_Exercise description_
Reading down the listing below, count the lines where the word "bottle" shows up, then give only that count.

_Records provided_
---*---

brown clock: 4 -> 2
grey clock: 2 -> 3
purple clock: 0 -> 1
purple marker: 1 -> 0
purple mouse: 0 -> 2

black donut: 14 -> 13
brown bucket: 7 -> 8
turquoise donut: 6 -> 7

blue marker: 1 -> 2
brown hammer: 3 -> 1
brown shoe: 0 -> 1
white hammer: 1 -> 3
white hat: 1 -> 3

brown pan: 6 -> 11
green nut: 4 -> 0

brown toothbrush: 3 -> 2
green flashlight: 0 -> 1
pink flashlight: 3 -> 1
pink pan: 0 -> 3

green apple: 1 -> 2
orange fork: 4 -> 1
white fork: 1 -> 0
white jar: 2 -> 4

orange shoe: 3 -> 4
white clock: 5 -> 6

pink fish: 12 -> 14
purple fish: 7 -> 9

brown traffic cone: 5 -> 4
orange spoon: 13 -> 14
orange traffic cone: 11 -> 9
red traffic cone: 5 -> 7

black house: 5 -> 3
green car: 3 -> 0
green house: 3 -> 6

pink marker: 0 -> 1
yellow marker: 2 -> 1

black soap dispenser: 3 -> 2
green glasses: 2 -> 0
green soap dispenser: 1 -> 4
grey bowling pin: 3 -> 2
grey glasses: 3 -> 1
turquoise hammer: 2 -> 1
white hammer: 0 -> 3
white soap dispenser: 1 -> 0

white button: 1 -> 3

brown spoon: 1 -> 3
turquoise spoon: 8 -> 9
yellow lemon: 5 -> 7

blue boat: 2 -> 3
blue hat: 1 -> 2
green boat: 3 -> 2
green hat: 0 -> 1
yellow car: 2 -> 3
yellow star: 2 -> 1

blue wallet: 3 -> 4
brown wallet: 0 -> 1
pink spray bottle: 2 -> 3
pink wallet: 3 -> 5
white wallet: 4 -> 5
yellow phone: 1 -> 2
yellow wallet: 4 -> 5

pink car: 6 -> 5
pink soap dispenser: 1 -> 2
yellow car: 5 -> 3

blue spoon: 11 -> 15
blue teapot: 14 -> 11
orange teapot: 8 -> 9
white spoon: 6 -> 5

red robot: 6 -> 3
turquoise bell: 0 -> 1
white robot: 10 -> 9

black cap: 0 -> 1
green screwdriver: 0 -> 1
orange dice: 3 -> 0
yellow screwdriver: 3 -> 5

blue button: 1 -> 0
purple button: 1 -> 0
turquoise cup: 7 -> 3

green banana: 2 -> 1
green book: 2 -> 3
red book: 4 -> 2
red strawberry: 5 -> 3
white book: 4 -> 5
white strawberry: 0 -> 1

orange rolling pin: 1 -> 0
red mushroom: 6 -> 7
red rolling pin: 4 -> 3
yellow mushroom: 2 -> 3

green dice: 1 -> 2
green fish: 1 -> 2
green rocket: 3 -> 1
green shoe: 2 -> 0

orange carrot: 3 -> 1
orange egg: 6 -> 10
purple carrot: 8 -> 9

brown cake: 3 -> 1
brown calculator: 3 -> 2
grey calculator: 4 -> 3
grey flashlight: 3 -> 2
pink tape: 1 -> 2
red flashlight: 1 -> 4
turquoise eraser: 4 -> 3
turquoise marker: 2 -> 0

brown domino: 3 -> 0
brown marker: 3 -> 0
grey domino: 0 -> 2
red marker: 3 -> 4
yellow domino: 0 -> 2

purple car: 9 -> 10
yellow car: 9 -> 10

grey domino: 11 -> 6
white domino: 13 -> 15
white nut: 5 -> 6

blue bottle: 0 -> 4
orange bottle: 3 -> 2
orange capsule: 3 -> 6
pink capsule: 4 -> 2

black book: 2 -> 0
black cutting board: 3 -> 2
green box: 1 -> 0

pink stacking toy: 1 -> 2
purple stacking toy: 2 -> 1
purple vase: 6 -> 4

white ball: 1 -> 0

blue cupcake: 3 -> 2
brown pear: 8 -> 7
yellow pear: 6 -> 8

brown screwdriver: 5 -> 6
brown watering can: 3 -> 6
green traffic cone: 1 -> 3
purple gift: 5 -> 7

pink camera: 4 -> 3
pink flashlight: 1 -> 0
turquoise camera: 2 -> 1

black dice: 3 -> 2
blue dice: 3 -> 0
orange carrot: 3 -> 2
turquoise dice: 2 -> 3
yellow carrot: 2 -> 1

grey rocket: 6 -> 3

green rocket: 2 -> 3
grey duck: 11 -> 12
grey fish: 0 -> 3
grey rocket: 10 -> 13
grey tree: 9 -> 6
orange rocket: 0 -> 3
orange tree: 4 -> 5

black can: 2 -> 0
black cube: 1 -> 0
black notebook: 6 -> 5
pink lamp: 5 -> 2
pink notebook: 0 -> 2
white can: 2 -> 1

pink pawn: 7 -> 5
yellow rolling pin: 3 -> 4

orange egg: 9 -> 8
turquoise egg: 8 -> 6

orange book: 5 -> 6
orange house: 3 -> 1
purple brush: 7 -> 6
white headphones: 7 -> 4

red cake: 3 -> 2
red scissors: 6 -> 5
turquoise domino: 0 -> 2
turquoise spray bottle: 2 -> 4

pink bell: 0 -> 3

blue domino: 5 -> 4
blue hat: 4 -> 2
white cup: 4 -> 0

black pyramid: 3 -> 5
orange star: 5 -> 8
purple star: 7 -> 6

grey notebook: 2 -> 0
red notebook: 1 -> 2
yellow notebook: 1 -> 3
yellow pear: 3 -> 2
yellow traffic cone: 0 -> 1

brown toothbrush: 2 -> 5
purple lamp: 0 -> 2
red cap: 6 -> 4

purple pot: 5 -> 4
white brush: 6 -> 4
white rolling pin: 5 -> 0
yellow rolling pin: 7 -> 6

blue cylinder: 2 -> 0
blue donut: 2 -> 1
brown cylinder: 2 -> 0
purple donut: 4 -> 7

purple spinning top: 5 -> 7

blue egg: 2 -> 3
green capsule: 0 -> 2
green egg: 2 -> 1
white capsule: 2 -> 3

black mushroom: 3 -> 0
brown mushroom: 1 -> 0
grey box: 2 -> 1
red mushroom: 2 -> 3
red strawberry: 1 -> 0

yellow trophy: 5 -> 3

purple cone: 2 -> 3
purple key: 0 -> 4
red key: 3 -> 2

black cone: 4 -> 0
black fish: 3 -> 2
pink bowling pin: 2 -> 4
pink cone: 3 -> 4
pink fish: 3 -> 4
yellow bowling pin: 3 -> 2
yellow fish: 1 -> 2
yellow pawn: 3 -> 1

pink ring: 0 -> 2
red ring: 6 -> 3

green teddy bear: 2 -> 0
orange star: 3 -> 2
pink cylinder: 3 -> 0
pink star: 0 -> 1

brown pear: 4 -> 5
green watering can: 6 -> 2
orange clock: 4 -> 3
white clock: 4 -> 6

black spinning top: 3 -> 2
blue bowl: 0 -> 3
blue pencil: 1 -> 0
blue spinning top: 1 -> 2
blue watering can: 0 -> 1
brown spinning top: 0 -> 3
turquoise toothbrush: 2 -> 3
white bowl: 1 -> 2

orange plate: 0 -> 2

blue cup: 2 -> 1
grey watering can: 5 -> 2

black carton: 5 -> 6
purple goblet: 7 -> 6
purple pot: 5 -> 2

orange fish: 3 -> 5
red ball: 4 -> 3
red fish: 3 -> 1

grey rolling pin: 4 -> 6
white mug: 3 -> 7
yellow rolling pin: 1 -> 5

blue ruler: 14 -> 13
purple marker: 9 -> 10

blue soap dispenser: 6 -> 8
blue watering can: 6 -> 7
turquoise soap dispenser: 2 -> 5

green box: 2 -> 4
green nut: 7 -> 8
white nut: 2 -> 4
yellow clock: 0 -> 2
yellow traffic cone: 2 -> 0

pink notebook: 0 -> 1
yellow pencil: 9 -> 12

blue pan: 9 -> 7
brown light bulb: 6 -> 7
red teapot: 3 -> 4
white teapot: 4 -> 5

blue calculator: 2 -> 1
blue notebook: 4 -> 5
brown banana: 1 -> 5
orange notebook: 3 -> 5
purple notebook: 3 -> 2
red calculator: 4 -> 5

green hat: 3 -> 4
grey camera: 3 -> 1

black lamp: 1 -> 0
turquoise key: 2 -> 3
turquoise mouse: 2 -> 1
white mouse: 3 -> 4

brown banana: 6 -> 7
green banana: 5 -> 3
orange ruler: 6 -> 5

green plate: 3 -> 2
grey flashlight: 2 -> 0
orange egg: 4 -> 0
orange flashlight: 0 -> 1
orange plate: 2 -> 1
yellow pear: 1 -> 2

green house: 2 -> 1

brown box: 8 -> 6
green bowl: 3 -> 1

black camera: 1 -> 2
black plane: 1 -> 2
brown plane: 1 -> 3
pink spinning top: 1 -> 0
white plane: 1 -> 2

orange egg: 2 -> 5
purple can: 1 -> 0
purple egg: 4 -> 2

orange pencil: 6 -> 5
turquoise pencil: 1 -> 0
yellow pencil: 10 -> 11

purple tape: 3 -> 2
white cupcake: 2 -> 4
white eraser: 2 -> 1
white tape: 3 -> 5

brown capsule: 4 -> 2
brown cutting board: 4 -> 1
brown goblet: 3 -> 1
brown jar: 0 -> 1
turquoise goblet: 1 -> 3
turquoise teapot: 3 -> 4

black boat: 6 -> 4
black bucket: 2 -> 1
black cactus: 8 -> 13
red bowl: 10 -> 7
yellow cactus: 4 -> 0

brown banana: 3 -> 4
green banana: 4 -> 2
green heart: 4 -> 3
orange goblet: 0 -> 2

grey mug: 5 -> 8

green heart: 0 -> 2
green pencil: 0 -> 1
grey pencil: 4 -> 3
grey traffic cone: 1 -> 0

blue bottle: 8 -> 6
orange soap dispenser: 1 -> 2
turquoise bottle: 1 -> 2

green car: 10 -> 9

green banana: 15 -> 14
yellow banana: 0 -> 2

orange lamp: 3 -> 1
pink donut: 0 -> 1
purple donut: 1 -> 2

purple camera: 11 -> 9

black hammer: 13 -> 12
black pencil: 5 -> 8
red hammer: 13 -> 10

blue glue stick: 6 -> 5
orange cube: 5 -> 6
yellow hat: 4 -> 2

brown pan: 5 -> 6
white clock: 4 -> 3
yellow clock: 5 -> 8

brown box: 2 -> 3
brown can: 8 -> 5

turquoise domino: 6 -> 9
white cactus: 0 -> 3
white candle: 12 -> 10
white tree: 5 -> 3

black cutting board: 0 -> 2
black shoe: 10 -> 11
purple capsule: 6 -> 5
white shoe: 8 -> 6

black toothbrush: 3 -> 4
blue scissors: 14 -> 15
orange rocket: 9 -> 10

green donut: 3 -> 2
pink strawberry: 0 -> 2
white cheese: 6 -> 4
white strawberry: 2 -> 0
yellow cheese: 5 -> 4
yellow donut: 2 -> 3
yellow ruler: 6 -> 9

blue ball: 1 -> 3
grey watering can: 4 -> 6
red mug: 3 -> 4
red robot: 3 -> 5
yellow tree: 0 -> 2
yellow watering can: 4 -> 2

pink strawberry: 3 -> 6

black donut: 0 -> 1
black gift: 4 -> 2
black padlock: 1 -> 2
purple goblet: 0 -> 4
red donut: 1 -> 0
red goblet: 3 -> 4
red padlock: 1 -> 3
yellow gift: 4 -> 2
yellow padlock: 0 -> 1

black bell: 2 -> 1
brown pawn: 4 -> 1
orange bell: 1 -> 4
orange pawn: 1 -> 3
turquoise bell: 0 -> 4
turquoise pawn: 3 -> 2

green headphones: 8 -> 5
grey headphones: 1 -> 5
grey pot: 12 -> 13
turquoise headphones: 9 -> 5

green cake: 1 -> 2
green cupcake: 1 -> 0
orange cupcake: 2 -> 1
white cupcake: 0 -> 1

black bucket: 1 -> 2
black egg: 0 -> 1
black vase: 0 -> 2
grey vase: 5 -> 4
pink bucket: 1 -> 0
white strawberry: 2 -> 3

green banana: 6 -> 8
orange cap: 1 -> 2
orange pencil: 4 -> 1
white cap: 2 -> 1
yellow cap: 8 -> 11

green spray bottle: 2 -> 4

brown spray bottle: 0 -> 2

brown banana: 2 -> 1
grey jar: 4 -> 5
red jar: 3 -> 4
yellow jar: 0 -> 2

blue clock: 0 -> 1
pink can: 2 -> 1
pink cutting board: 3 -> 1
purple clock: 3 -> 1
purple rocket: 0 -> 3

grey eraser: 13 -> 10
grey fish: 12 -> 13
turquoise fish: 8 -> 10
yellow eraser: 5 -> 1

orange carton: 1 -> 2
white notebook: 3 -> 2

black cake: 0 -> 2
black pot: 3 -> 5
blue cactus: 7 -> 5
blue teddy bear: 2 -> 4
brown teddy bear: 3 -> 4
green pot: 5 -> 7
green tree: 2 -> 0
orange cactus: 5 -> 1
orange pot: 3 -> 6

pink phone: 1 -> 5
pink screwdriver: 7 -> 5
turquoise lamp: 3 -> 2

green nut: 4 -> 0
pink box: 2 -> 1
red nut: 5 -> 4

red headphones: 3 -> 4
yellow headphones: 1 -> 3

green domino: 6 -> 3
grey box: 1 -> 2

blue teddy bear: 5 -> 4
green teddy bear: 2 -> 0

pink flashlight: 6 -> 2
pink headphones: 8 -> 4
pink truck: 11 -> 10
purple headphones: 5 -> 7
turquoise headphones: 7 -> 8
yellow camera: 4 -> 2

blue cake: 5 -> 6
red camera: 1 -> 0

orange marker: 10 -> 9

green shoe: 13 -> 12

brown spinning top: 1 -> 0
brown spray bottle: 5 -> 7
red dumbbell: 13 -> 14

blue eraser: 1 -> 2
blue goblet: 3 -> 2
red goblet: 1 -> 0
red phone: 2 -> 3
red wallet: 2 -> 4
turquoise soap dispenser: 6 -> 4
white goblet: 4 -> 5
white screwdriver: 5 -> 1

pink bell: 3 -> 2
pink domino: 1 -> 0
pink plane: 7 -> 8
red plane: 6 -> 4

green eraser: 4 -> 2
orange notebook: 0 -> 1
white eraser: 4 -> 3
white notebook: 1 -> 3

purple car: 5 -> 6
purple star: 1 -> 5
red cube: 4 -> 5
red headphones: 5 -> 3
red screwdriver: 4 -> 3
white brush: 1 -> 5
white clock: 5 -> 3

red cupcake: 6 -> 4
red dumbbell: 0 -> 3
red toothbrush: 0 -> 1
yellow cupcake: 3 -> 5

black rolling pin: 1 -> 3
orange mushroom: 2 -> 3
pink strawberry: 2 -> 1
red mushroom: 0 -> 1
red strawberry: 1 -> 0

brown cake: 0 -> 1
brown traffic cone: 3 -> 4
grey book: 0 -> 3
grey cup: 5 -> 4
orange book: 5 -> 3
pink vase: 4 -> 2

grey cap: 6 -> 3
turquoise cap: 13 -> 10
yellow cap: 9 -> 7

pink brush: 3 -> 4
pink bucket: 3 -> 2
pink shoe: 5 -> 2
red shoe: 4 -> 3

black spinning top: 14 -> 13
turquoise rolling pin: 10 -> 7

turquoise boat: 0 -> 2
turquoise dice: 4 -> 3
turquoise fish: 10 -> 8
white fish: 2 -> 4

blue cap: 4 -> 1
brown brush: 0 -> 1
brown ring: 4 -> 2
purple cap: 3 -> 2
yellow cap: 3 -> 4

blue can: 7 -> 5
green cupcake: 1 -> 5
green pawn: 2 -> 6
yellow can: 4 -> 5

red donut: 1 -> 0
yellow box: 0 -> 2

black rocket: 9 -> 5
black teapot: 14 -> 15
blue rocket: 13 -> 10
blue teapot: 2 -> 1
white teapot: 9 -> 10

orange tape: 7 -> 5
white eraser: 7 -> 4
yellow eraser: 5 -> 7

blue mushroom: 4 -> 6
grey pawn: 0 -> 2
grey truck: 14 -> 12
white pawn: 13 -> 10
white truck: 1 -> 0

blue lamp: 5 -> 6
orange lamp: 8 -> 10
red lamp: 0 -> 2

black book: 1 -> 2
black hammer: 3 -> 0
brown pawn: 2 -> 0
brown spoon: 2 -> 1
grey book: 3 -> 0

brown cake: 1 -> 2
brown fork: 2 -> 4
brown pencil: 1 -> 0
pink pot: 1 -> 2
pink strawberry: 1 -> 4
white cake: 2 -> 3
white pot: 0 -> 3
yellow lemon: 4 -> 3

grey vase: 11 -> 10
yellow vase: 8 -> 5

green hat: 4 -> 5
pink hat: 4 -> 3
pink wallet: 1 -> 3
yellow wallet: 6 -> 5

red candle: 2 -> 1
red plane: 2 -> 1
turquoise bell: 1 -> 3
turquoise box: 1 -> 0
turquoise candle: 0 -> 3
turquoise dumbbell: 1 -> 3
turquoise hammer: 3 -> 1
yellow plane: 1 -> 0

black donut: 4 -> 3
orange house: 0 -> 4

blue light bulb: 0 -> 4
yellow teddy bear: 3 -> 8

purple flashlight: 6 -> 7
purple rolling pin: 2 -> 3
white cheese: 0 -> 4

---*---

_Reply_
9